§ **Data extract**
◇ ◇ ◇
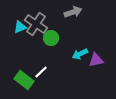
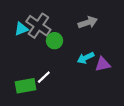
gray arrow: (73, 12) -> (88, 22), moved
green rectangle: (24, 80) -> (26, 86), turned -48

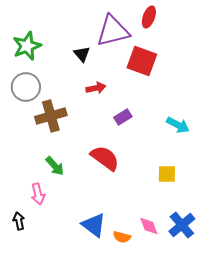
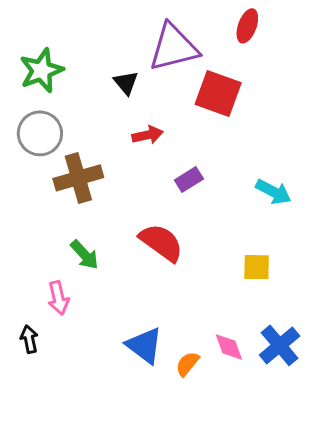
red ellipse: (149, 17) -> (247, 26), moved
orange semicircle: (122, 237) -> (187, 364), turned 114

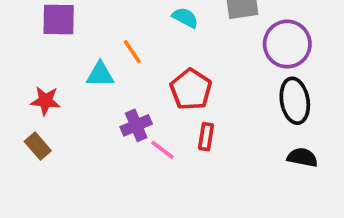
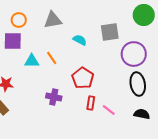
cyan triangle: (100, 74) -> (32, 61), moved
purple cross: (136, 125) -> (54, 97), turned 35
pink line: (163, 150) -> (109, 110), moved

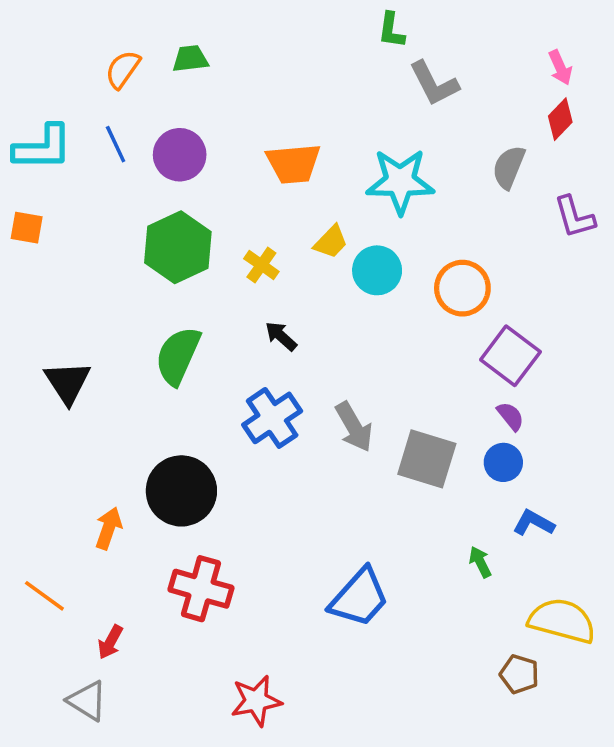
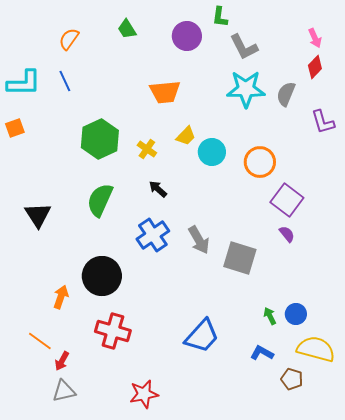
green trapezoid: (190, 59) -> (127, 29), moved, turned -115
purple circle: (180, 155) -> (187, 36), moved
cyan star: (400, 181) -> (246, 89), moved
orange square: (27, 228) -> (15, 128), turned -30
blue circle: (503, 462) -> (296, 314), moved
blue L-shape: (534, 523) -> (262, 353), moved
orange line: (44, 596) -> (40, 341), moved
gray triangle: (87, 701) -> (64, 391), moved, turned -45

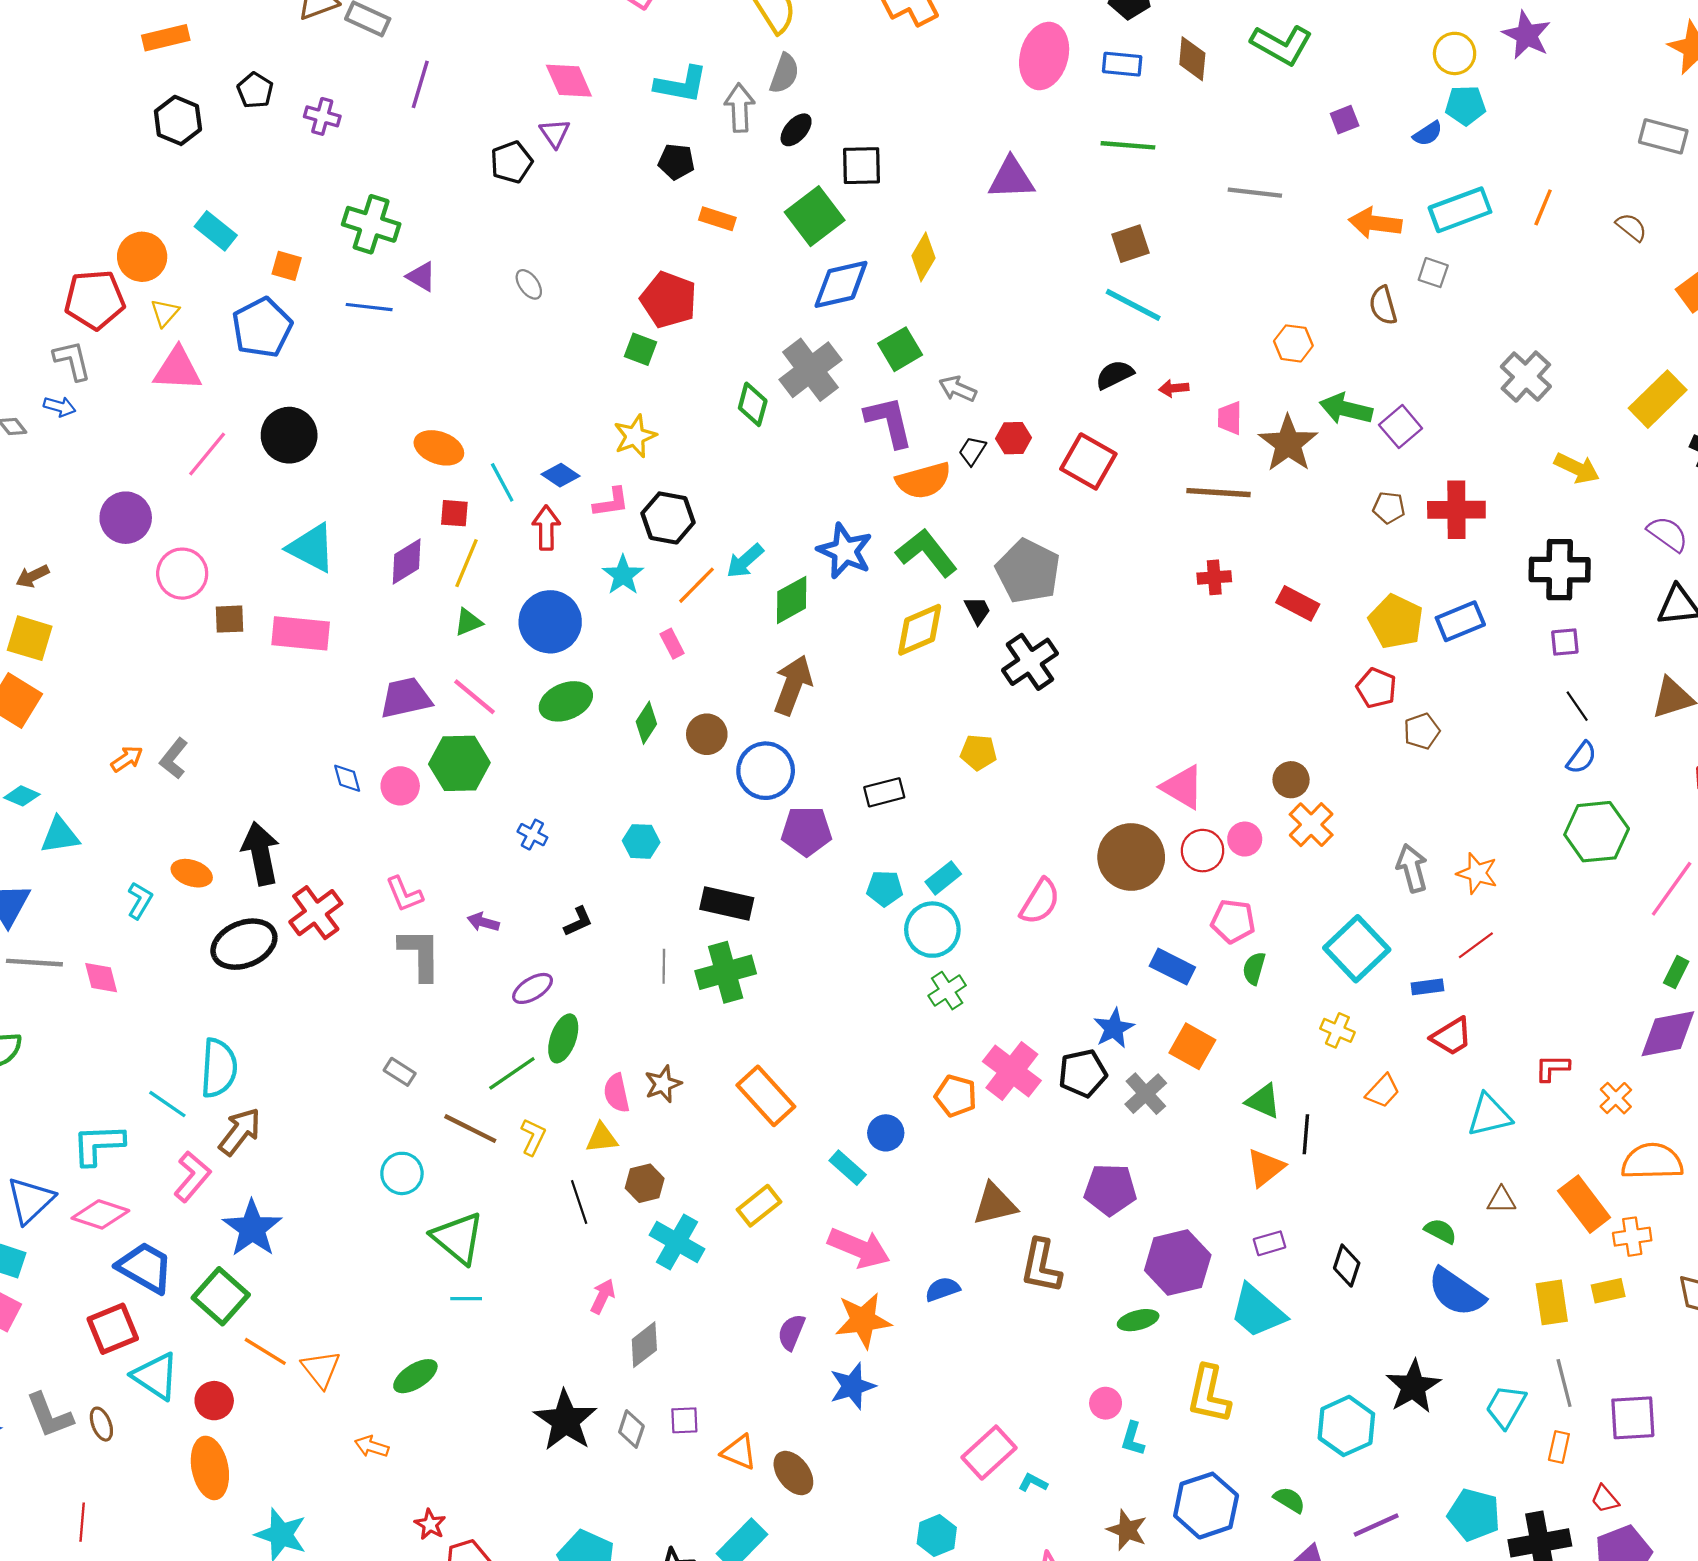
◇ ◇ ◇
§ **What to produce**
To answer, repeat exactly the lines from the line containing "orange line: (44, 596) -> (40, 341), moved" through the last line of the data above, leaving out all pictures.

§ **Exercise output**
orange line: (44, 596) -> (40, 341), moved
gray triangle: (87, 701) -> (64, 391), moved, turned -45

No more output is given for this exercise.